▶ _Work instructions_
From the data below, return the exact lines starting at the line containing "R13: none -> 6.8k (CV2, VA)" and ending at the line containing "C10: 1uF (SPK, VC) -> 1uF (SPK, VE)", both included, and nothing else.

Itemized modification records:
****

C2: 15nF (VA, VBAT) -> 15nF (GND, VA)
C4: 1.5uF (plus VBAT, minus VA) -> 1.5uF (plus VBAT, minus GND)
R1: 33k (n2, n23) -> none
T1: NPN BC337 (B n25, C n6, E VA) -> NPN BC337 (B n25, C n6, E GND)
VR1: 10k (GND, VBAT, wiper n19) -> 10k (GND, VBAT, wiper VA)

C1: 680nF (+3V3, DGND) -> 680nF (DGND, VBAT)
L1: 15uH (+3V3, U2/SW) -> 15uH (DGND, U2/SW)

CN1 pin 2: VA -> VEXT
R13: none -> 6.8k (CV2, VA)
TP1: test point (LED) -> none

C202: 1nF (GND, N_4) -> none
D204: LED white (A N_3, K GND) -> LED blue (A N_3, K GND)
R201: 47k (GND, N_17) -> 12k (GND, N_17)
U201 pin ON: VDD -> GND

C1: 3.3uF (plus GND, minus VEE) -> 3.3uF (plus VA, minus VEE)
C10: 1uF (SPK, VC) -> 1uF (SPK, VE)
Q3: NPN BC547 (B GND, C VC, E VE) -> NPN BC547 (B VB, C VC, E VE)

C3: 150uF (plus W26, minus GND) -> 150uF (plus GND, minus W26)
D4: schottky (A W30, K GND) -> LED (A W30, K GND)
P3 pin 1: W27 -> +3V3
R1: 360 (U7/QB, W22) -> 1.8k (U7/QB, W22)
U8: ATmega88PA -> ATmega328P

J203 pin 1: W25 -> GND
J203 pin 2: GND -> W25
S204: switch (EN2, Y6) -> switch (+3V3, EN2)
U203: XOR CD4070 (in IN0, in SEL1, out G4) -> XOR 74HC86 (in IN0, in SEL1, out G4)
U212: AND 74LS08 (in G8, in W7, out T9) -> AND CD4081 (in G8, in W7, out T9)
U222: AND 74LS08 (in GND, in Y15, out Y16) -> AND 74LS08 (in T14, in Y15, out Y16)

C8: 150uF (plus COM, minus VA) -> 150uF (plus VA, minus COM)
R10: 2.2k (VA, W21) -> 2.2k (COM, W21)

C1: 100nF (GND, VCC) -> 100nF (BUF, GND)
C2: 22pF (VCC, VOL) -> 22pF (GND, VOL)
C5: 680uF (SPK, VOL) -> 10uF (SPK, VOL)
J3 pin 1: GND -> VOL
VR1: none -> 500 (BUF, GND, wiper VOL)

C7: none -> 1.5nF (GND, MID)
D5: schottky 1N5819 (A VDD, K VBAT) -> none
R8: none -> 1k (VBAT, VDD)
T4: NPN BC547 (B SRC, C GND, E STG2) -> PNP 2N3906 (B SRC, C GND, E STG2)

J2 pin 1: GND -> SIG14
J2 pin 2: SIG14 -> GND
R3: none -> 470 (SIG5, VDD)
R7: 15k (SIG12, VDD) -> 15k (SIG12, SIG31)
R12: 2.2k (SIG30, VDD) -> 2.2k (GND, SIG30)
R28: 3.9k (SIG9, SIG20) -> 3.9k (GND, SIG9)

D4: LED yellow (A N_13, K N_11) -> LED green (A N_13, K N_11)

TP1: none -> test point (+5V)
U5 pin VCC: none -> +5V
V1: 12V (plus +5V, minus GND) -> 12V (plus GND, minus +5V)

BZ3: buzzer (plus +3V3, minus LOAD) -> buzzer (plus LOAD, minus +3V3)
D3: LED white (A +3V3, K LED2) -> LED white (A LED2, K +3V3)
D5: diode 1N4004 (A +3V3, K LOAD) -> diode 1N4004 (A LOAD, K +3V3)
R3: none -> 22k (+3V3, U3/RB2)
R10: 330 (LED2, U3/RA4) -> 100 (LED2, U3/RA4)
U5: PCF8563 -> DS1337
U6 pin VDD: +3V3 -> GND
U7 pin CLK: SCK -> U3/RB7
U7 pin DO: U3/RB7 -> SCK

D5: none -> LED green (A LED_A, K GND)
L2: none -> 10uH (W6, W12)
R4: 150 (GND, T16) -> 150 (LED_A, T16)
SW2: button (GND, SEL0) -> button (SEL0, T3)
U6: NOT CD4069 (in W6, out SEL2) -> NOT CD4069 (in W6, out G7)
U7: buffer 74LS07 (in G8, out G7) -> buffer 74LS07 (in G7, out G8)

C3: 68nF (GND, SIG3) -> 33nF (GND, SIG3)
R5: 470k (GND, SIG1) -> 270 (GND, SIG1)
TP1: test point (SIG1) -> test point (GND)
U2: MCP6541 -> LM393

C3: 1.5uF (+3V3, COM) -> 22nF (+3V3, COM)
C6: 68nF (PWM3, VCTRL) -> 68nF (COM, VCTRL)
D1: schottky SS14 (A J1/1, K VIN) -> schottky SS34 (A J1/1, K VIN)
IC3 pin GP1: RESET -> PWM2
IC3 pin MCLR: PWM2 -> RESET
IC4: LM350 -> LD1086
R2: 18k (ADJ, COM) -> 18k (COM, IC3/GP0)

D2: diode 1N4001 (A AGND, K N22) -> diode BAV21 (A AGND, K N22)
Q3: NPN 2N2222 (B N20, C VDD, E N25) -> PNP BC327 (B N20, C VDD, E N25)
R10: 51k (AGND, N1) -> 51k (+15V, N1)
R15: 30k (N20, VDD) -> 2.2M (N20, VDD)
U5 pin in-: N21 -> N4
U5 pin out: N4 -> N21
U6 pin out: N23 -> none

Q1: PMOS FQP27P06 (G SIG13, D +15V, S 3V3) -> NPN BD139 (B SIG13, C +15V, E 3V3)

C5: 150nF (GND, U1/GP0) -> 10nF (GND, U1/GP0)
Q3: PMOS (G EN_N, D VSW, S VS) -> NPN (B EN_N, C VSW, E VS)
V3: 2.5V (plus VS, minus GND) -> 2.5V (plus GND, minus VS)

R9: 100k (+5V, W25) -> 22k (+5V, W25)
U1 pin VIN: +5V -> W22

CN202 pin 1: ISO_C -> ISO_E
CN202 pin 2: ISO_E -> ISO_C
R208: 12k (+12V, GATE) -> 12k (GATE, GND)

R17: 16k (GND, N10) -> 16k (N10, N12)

****

▶ _Task result_
R13: none -> 6.8k (CV2, VA)
TP1: test point (LED) -> none

C202: 1nF (GND, N_4) -> none
D204: LED white (A N_3, K GND) -> LED blue (A N_3, K GND)
R201: 47k (GND, N_17) -> 12k (GND, N_17)
U201 pin ON: VDD -> GND

C1: 3.3uF (plus GND, minus VEE) -> 3.3uF (plus VA, minus VEE)
C10: 1uF (SPK, VC) -> 1uF (SPK, VE)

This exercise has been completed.